**Task requirements:** The entries below hold a line with "(588, 114) = (475, 600): orange" and a line with "(788, 378) = (384, 275): orange". Return those lines and all that lie between them, exactly and only.

** Opening Task material block **

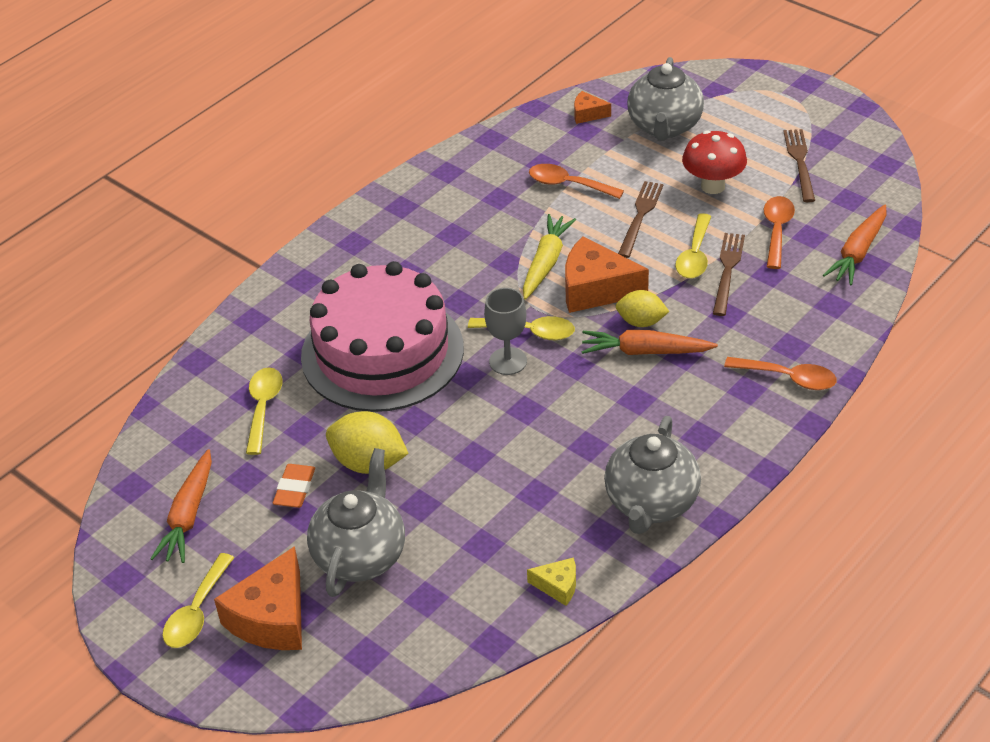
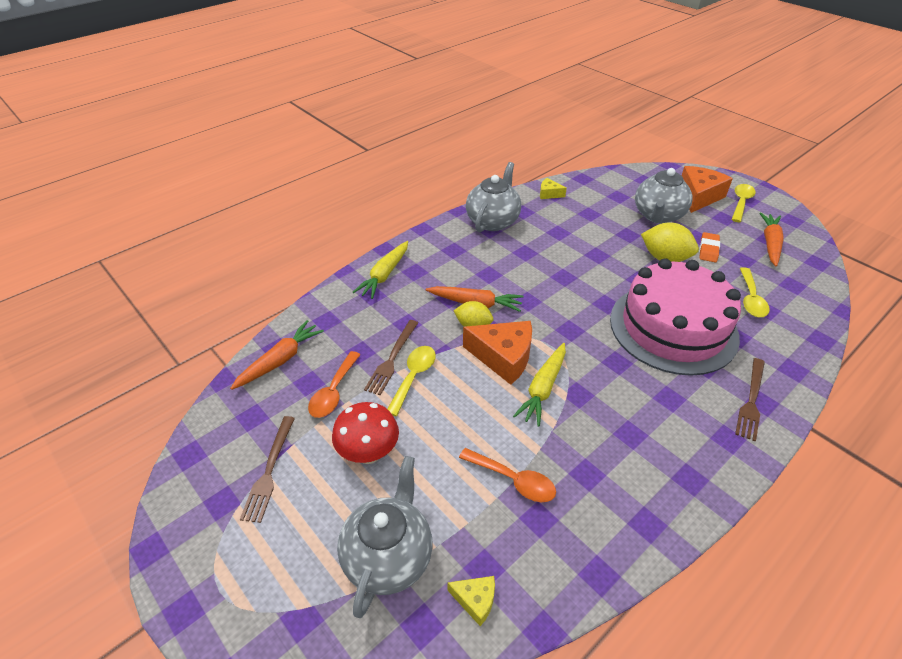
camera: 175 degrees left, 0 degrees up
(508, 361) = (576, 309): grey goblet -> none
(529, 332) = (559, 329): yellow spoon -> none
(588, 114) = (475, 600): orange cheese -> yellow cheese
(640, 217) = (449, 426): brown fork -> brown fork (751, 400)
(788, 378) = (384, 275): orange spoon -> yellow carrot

** Closing Task material block **
** Opening Task material block **

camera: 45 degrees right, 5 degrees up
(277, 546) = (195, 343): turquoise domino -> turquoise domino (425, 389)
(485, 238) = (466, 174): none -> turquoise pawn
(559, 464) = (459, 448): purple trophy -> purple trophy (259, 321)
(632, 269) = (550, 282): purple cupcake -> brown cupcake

** Closing Task material block **

**Written reply:**
(588, 114) = (475, 600): orange cheese -> yellow cheese
(640, 217) = (449, 426): brown fork -> brown fork (751, 400)
(788, 378) = (384, 275): orange spoon -> yellow carrot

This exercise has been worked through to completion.